(Data extracted from a collection)
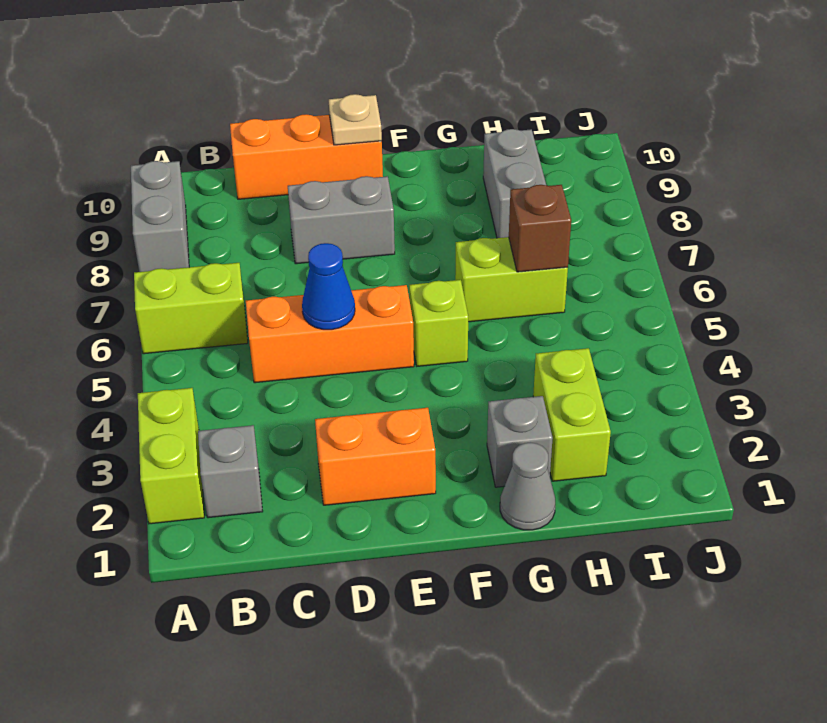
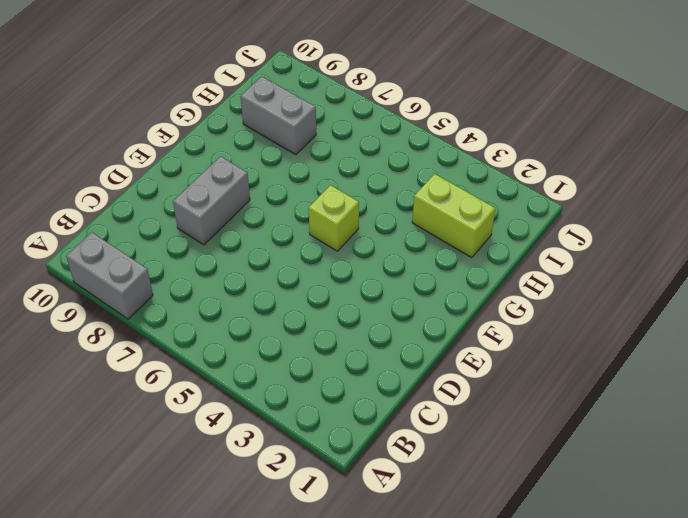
none -> lime brick A2:A3 level 1
none -> lime brick A6:B6 level 1
none -> grey brick B2 level 1

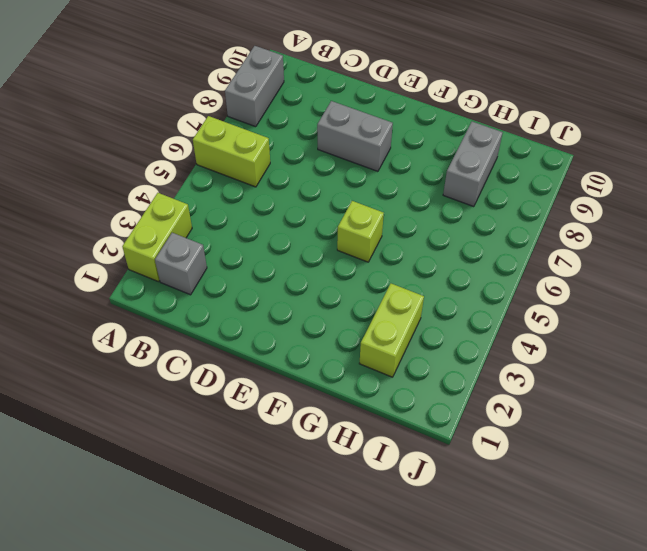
none -> orange brick C5:E5 level 1
none -> orange brick C10:E10 level 1
none -> orange brick D2:E2 level 1

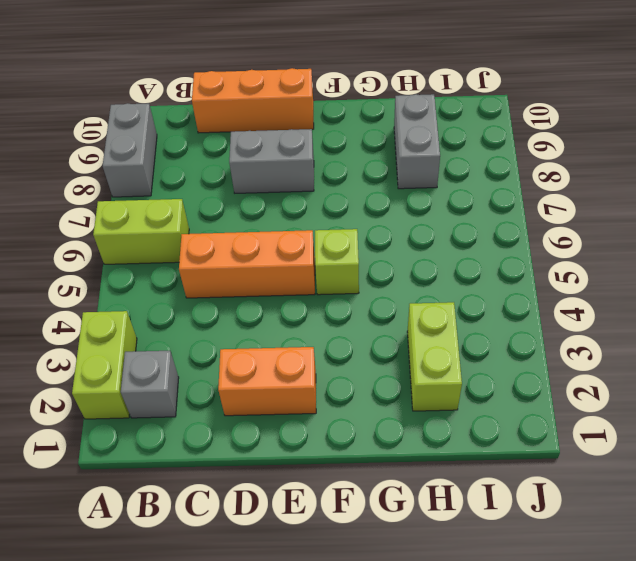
none -> grey cone G1 level 1
none -> grey brick G2 level 1
none -> lime brick G6:H6 level 1

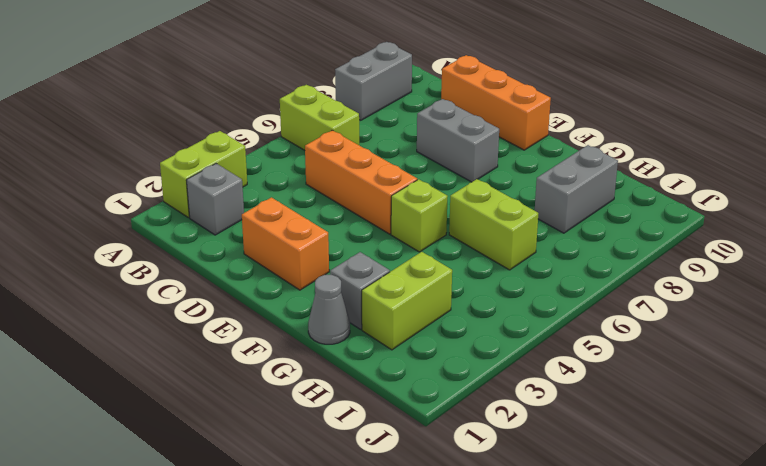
none -> blue cone D5 level 2
none -> tan plate E10 level 2
none -> brown brick H6 level 2

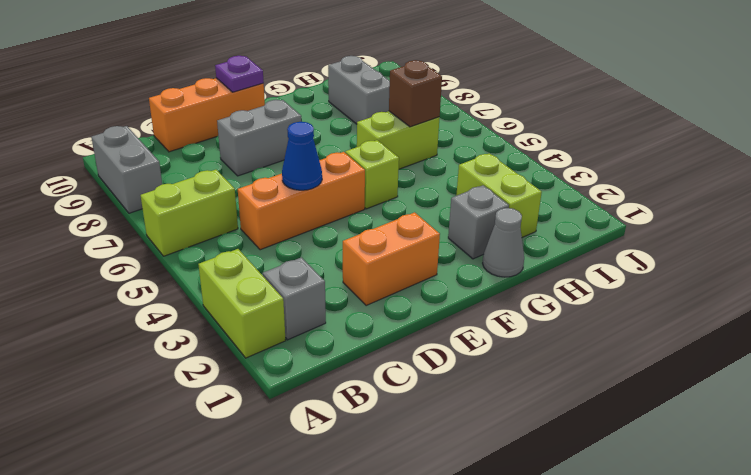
purple plate E10 level 2 -> tan plate E10 level 2

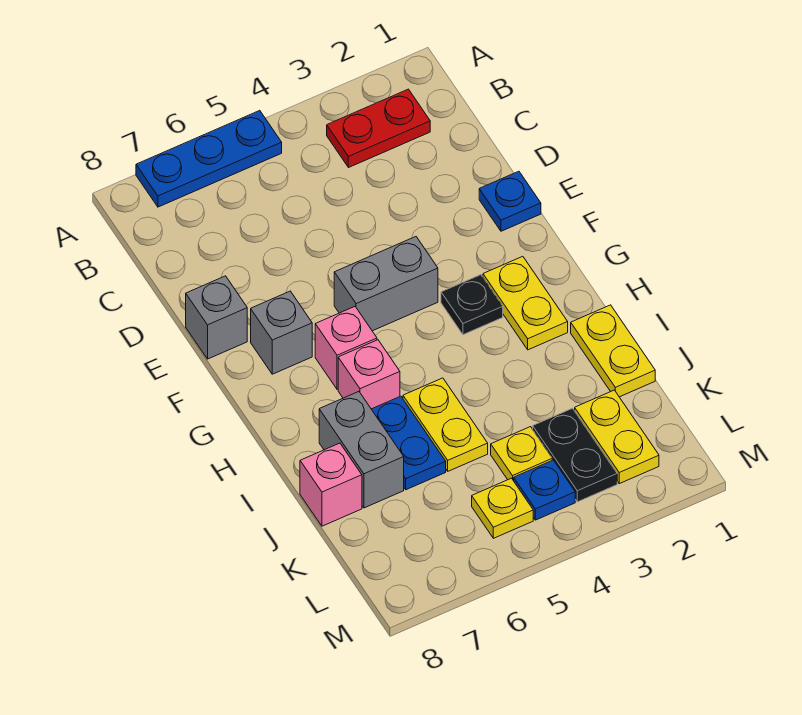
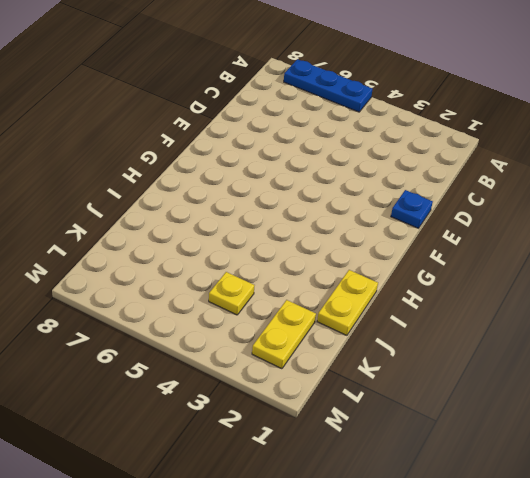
none -> red plate B2:B3 level 1
none -> grey brick E8 level 1
none -> grey brick F4:F5 level 1

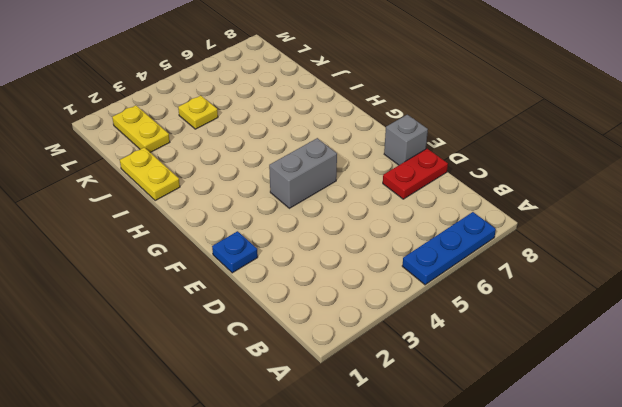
red plate D7:D8 level 1 -> red plate B2:B3 level 1
none -> grey brick F7 level 1
none -> yellow plate G2:H2 level 1
none -> black plate G3 level 1

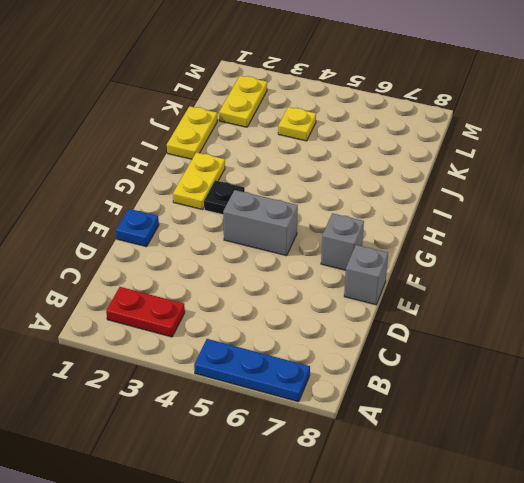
none -> pink brick G6 level 1
none -> pink brick H6 level 1
none -> yellow plate I5:J5 level 1

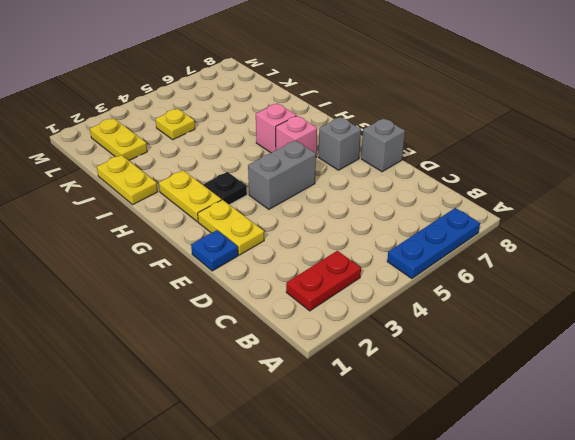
yellow plate E2:F2 level 1 -> yellow plate I5:J5 level 1
none -> blue plate I6:J6 level 1
none -> grey brick I7:J7 level 1
none -> pink brick J8 level 1

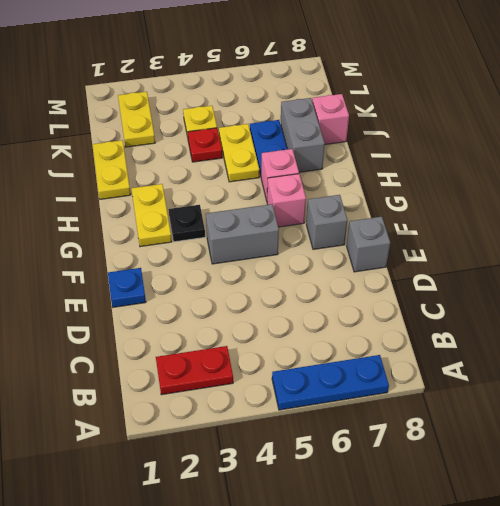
red plate J4 level 1 -> none
none -> black plate K3:L3 level 1
none -> blue plate L4 level 1
none -> yellow plate L5 level 1

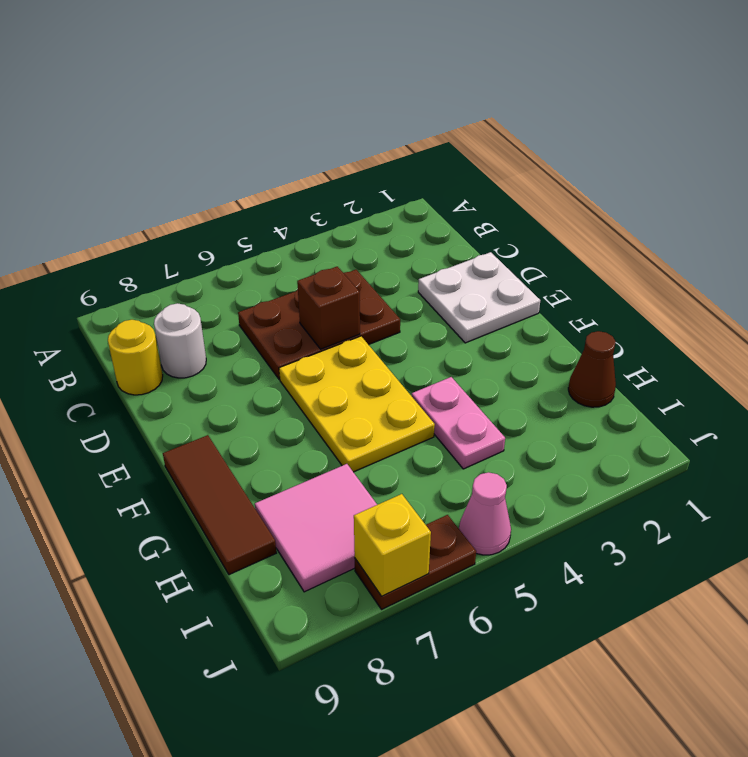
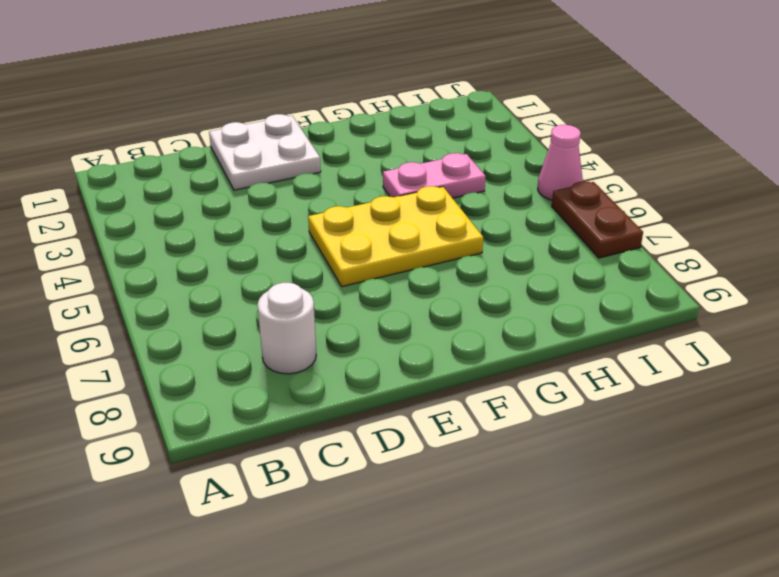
none -> brown plate C4:D6 level 1
none -> yellow round brick C9 level 1
none -> brown tile F9:H9 level 1

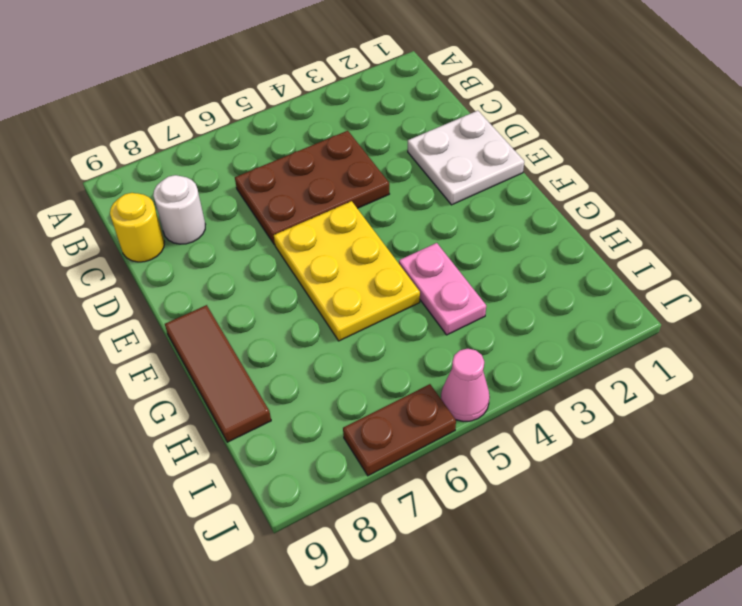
none -> brown cone H1 level 1
none -> pink tile H7:I8 level 1
none -> brown brick D5 level 2

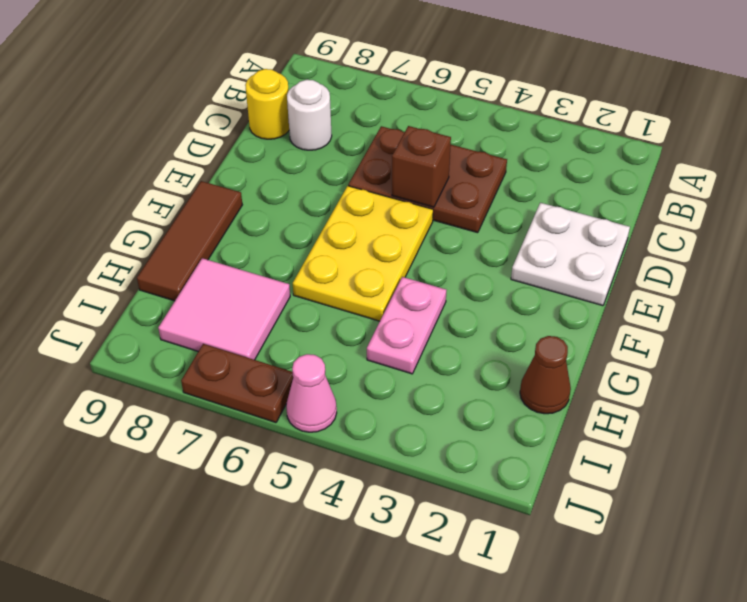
none -> yellow brick J7 level 2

▸ Work item
What you return must match the lines above from the one with "none -> pink brick G6 level 1" through the one with "none -> blue plate L4 level 1" exactly, with both ends included and the pictures excluded.

▸ Written reply
none -> pink brick G6 level 1
none -> pink brick H6 level 1
none -> yellow plate I5:J5 level 1

yellow plate E2:F2 level 1 -> yellow plate I5:J5 level 1
none -> blue plate I6:J6 level 1
none -> grey brick I7:J7 level 1
none -> pink brick J8 level 1

red plate J4 level 1 -> none
none -> black plate K3:L3 level 1
none -> blue plate L4 level 1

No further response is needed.